> **SHORT TASK**
Print each of the records below word for word, keeping every line, number, and punctuation mark unchanged.

> **DATASET EXCERPTS**

[Begin]

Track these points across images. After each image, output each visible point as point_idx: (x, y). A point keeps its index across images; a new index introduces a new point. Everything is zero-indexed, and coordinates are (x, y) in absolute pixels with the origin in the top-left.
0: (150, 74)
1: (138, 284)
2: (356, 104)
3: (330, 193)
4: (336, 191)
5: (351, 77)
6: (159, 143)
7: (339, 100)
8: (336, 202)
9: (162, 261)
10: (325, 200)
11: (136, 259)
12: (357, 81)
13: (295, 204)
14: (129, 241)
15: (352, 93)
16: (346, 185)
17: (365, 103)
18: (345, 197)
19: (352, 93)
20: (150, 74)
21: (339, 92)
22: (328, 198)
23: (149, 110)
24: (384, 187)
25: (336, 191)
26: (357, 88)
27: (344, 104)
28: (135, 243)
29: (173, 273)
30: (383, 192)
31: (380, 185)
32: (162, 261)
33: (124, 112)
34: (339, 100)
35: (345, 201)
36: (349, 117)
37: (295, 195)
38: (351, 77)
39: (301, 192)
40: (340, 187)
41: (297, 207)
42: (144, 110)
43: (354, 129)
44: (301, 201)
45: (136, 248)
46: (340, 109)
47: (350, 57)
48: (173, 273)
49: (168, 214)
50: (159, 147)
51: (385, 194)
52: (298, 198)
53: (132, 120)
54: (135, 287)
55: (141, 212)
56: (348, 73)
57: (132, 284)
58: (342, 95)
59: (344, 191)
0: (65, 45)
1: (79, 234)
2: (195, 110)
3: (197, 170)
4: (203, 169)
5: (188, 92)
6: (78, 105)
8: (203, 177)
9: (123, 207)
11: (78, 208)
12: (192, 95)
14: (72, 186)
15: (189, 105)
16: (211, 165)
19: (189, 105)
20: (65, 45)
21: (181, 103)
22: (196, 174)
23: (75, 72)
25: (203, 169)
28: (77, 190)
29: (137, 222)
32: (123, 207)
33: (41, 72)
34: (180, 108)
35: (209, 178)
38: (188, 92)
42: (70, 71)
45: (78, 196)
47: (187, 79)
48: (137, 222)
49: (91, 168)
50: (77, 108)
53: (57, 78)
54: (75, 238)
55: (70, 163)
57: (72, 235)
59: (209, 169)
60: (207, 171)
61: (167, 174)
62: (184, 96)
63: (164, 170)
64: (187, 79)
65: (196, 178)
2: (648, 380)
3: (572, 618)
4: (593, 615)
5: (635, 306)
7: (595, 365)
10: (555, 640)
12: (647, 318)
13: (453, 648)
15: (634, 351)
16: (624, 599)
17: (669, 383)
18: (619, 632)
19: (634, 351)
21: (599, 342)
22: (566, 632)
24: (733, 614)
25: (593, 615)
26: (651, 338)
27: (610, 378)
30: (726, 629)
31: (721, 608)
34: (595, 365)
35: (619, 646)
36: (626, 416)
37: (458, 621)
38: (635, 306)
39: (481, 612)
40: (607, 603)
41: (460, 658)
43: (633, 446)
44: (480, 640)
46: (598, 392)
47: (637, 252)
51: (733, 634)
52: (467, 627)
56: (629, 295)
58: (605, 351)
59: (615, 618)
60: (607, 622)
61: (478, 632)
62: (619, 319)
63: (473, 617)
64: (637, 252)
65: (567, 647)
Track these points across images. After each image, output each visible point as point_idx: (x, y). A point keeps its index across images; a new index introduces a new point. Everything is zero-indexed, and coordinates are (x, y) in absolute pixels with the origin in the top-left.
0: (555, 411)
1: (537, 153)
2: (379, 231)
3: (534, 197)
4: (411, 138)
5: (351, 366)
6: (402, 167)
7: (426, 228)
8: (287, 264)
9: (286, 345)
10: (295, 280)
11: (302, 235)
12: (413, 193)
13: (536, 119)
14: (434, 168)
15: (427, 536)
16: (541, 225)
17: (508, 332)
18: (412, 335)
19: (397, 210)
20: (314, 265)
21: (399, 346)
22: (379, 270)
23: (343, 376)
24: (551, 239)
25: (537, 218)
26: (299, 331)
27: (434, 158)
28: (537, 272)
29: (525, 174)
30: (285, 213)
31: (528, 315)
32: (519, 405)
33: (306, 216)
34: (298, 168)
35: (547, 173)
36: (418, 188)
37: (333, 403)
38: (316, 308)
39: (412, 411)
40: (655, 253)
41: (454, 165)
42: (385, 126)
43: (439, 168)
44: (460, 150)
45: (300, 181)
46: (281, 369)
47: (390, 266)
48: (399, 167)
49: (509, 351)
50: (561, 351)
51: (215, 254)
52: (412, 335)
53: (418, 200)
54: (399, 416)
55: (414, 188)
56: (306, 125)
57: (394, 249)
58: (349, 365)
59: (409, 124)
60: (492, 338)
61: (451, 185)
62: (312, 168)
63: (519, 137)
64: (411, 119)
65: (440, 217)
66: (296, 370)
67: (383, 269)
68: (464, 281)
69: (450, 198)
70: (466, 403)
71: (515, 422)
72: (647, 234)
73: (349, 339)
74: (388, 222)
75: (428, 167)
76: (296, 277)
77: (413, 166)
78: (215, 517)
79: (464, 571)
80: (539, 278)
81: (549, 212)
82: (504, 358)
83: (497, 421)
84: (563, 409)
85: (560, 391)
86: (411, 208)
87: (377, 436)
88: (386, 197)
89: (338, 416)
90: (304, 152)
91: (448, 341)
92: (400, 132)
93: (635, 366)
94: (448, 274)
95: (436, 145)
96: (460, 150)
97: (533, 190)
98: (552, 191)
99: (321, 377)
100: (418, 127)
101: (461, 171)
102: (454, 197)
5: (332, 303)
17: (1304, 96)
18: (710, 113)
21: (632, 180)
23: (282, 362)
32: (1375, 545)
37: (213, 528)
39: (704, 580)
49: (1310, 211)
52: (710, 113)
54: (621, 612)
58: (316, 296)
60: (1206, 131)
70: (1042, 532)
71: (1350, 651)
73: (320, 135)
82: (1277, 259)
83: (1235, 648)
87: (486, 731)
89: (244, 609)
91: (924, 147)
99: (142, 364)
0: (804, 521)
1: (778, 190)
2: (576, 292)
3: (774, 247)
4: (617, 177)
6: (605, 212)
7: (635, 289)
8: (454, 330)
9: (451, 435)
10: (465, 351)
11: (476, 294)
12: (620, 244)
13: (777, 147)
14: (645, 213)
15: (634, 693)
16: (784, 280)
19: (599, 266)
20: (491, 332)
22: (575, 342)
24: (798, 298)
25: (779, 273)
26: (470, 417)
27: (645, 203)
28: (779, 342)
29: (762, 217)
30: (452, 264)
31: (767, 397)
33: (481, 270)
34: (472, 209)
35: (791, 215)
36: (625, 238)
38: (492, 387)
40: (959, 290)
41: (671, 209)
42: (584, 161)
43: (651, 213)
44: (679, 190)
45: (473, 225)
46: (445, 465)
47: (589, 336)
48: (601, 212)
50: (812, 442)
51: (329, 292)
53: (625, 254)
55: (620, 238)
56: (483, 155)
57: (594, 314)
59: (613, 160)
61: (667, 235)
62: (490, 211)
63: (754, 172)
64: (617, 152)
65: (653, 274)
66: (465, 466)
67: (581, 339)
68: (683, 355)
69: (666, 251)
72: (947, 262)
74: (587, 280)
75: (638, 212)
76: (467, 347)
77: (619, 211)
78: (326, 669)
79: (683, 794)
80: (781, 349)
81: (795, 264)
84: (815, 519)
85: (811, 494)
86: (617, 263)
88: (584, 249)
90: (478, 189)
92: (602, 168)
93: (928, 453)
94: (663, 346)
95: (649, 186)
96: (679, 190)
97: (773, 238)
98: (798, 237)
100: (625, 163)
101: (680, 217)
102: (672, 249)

[End]

> **REPLY**
Track these points across images. After each image, output each visible point as point_idx: (x, y). A point keeps its index across images; a new index introduces a new point. Everything is zero-indexed, and coordinates are (x, y) in absolute pixels with the origin in the top-left.
0: (150, 74)
1: (138, 284)
2: (356, 104)
3: (330, 193)
4: (336, 191)
5: (351, 77)
6: (159, 143)
7: (339, 100)
8: (336, 202)
9: (162, 261)
10: (325, 200)
11: (136, 259)
12: (357, 81)
13: (295, 204)
14: (129, 241)
15: (352, 93)
16: (346, 185)
17: (365, 103)
18: (345, 197)
19: (352, 93)
20: (150, 74)
21: (339, 92)
22: (328, 198)
23: (149, 110)
24: (384, 187)
25: (336, 191)
26: (357, 88)
27: (344, 104)
28: (135, 243)
29: (173, 273)
30: (383, 192)
31: (380, 185)
32: (162, 261)
33: (124, 112)
34: (339, 100)
35: (345, 201)
36: (349, 117)
37: (295, 195)
38: (351, 77)
39: (301, 192)
40: (340, 187)
41: (297, 207)
42: (144, 110)
43: (354, 129)
44: (301, 201)
45: (136, 248)
46: (340, 109)
47: (350, 57)
48: (173, 273)
49: (168, 214)
50: (159, 147)
51: (385, 194)
52: (298, 198)
53: (132, 120)
54: (135, 287)
55: (141, 212)
56: (348, 73)
57: (132, 284)
58: (342, 95)
59: (344, 191)
0: (65, 45)
1: (79, 234)
2: (195, 110)
3: (197, 170)
4: (203, 169)
5: (188, 92)
6: (78, 105)
8: (203, 177)
9: (123, 207)
11: (78, 208)
12: (192, 95)
14: (72, 186)
15: (189, 105)
16: (211, 165)
19: (189, 105)
20: (65, 45)
21: (181, 103)
22: (196, 174)
23: (75, 72)
25: (203, 169)
28: (77, 190)
29: (137, 222)
32: (123, 207)
33: (41, 72)
34: (180, 108)
35: (209, 178)
38: (188, 92)
42: (70, 71)
45: (78, 196)
47: (187, 79)
48: (137, 222)
49: (91, 168)
50: (77, 108)
53: (57, 78)
54: (75, 238)
55: (70, 163)
57: (72, 235)
59: (209, 169)
60: (207, 171)
61: (167, 174)
62: (184, 96)
63: (164, 170)
64: (187, 79)
65: (196, 178)
2: (648, 380)
3: (572, 618)
4: (593, 615)
5: (635, 306)
7: (595, 365)
10: (555, 640)
12: (647, 318)
13: (453, 648)
15: (634, 351)
16: (624, 599)
17: (669, 383)
18: (619, 632)
19: (634, 351)
21: (599, 342)
22: (566, 632)
24: (733, 614)
25: (593, 615)
26: (651, 338)
27: (610, 378)
30: (726, 629)
31: (721, 608)
34: (595, 365)
35: (619, 646)
36: (626, 416)
37: (458, 621)
38: (635, 306)
39: (481, 612)
40: (607, 603)
41: (460, 658)
43: (633, 446)
44: (480, 640)
46: (598, 392)
47: (637, 252)
51: (733, 634)
52: (467, 627)
56: (629, 295)
58: (605, 351)
59: (615, 618)
60: (607, 622)
61: (478, 632)
62: (619, 319)
63: (473, 617)
64: (637, 252)
65: (567, 647)
Track these points across images. After each image, output each visible point as point_idx: (x, y). A point keeps its index across images; a new index introduces a new point. Everything is zero-indexed, and coordinates are (x, y) in absolute pixels with the origin in the top-left.
0: (555, 411)
1: (537, 153)
2: (379, 231)
3: (534, 197)
4: (411, 138)
5: (351, 366)
6: (402, 167)
7: (426, 228)
8: (287, 264)
9: (286, 345)
10: (295, 280)
11: (302, 235)
12: (413, 193)
13: (536, 119)
14: (434, 168)
15: (427, 536)
16: (541, 225)
17: (508, 332)
18: (412, 335)
19: (397, 210)
20: (314, 265)
21: (399, 346)
22: (379, 270)
23: (343, 376)
24: (551, 239)
25: (537, 218)
26: (299, 331)
27: (434, 158)
28: (537, 272)
29: (525, 174)
30: (285, 213)
31: (528, 315)
32: (519, 405)
33: (306, 216)
34: (298, 168)
35: (547, 173)
36: (418, 188)
37: (333, 403)
38: (316, 308)
39: (412, 411)
40: (655, 253)
41: (454, 165)
42: (385, 126)
43: (439, 168)
44: (460, 150)
45: (300, 181)
46: (281, 369)
47: (390, 266)
48: (399, 167)
49: (509, 351)
50: (561, 351)
51: (215, 254)
52: (412, 335)
53: (418, 200)
54: (399, 416)
55: (414, 188)
56: (306, 125)
57: (394, 249)
58: (349, 365)
59: (409, 124)
60: (492, 338)
61: (451, 185)
62: (312, 168)
63: (519, 137)
64: (411, 119)
65: (440, 217)
66: (296, 370)
67: (383, 269)
68: (464, 281)
69: (450, 198)
70: (466, 403)
71: (515, 422)
72: (647, 234)
73: (349, 339)
74: (388, 222)
75: (428, 167)
76: (296, 277)
77: (413, 166)
78: (215, 517)
79: (464, 571)
80: (539, 278)
81: (549, 212)
82: (504, 358)
83: (497, 421)
84: (563, 409)
85: (560, 391)
86: (411, 208)
87: (377, 436)
88: (386, 197)
89: (338, 416)
90: (304, 152)
91: (448, 341)
92: (400, 132)
93: (635, 366)
94: (448, 274)
95: (436, 145)
96: (460, 150)
97: (533, 190)
98: (552, 191)
99: (321, 377)
100: (418, 127)
101: (461, 171)
102: (454, 197)
5: (332, 303)
17: (1304, 96)
18: (710, 113)
21: (632, 180)
23: (282, 362)
32: (1375, 545)
37: (213, 528)
39: (704, 580)
49: (1310, 211)
52: (710, 113)
54: (621, 612)
58: (316, 296)
60: (1206, 131)
70: (1042, 532)
71: (1350, 651)
73: (320, 135)
82: (1277, 259)
83: (1235, 648)
87: (486, 731)
89: (244, 609)
91: (924, 147)
99: (142, 364)
0: (804, 521)
1: (778, 190)
2: (576, 292)
3: (774, 247)
4: (617, 177)
6: (605, 212)
7: (635, 289)
8: (454, 330)
9: (451, 435)
10: (465, 351)
11: (476, 294)
12: (620, 244)
13: (777, 147)
14: (645, 213)
15: (634, 693)
16: (784, 280)
19: (599, 266)
20: (491, 332)
22: (575, 342)
24: (798, 298)
25: (779, 273)
26: (470, 417)
27: (645, 203)
28: (779, 342)
29: (762, 217)
30: (452, 264)
31: (767, 397)
33: (481, 270)
34: (472, 209)
35: (791, 215)
36: (625, 238)
38: (492, 387)
40: (959, 290)
41: (671, 209)
42: (584, 161)
43: (651, 213)
44: (679, 190)
45: (473, 225)
46: (445, 465)
47: (589, 336)
48: (601, 212)
50: (812, 442)
51: (329, 292)
53: (625, 254)
55: (620, 238)
56: (483, 155)
57: (594, 314)
59: (613, 160)
61: (667, 235)
62: (490, 211)
63: (754, 172)
64: (617, 152)
65: (653, 274)
66: (465, 466)
67: (581, 339)
68: (683, 355)
69: (666, 251)
72: (947, 262)
74: (587, 280)
75: (638, 212)
76: (467, 347)
77: (619, 211)
78: (326, 669)
79: (683, 794)
80: (781, 349)
81: (795, 264)
84: (815, 519)
85: (811, 494)
86: (617, 263)
88: (584, 249)
90: (478, 189)
92: (602, 168)
93: (928, 453)
94: (663, 346)
95: (649, 186)
96: (679, 190)
97: (773, 238)
98: (798, 237)
100: (625, 163)
101: (680, 217)
102: (672, 249)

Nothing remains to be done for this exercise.